● DIRECTIONS
The lines to copy are those in the records below that hold the word "WHITE".

● DATASET EXTRACT
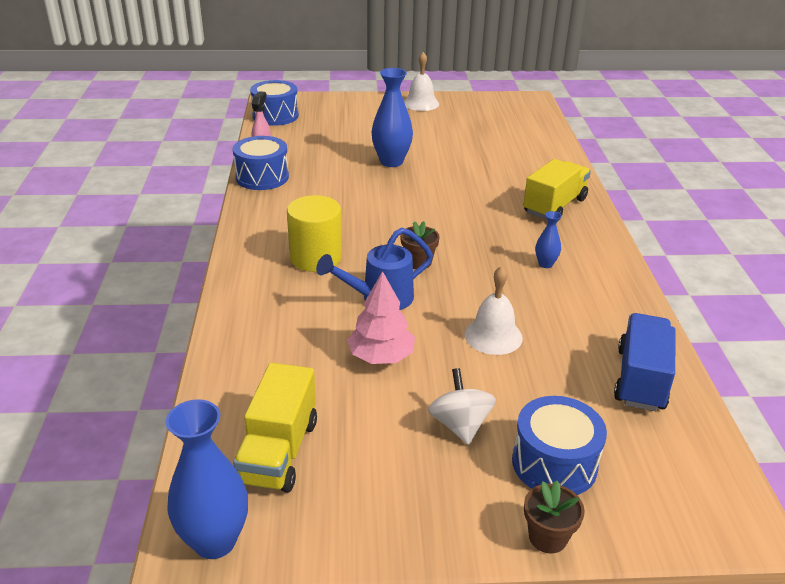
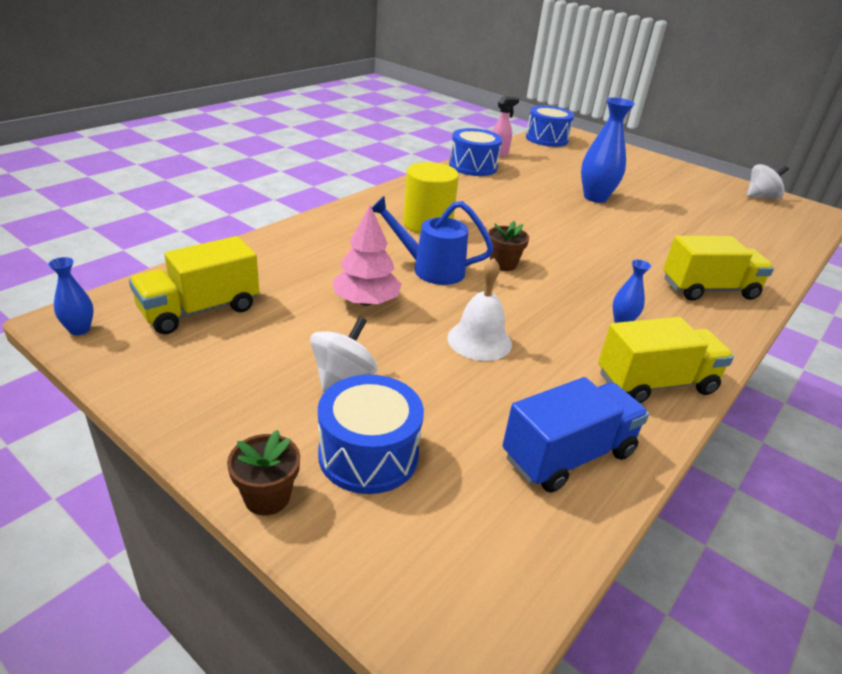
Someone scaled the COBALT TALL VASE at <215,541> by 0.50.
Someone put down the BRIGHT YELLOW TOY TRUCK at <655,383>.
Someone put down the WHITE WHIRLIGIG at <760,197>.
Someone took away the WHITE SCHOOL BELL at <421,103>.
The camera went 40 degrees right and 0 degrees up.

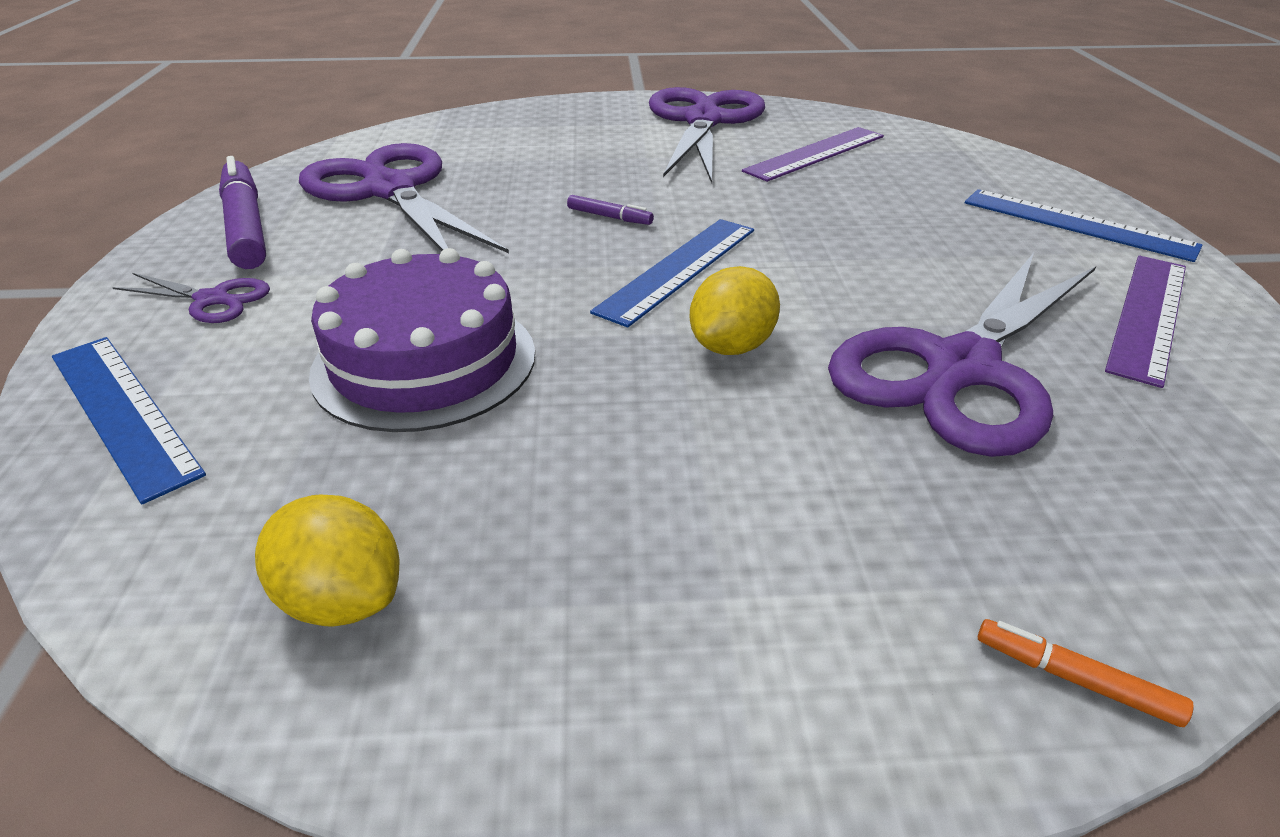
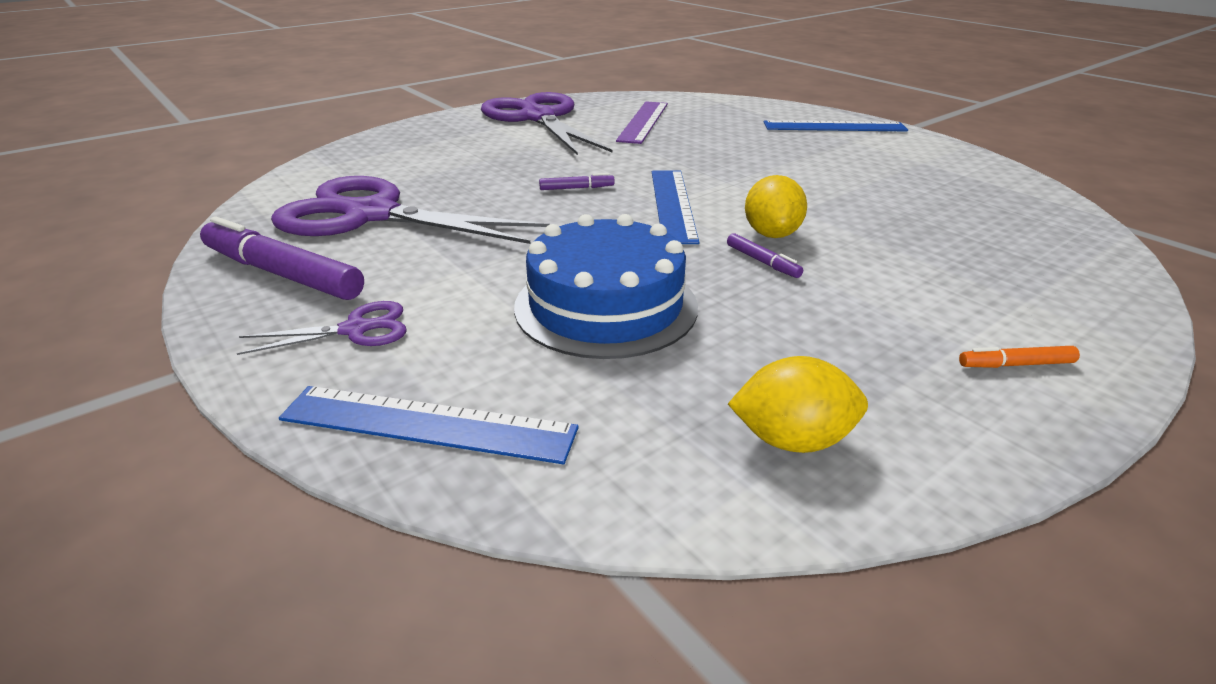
Someone repainted the PURPLE CAKE at <425,361>, which became the COBALT CAKE at <606,306>.
Someone put down the PURPLE MARKER at <762,262>.
Someone carried the ORANGE-COLOURED MARKER from <1074,679> to <1015,364>.
Someone took away the PURPLE SCISSORS at <961,368>.
Someone took away the PURPLE RULER at <1147,315>.
The camera went 35 degrees left and 5 degrees down.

● EXPECTED ANSWER
Someone put down the WHITE WHIRLIGIG at <760,197>.
Someone took away the WHITE SCHOOL BELL at <421,103>.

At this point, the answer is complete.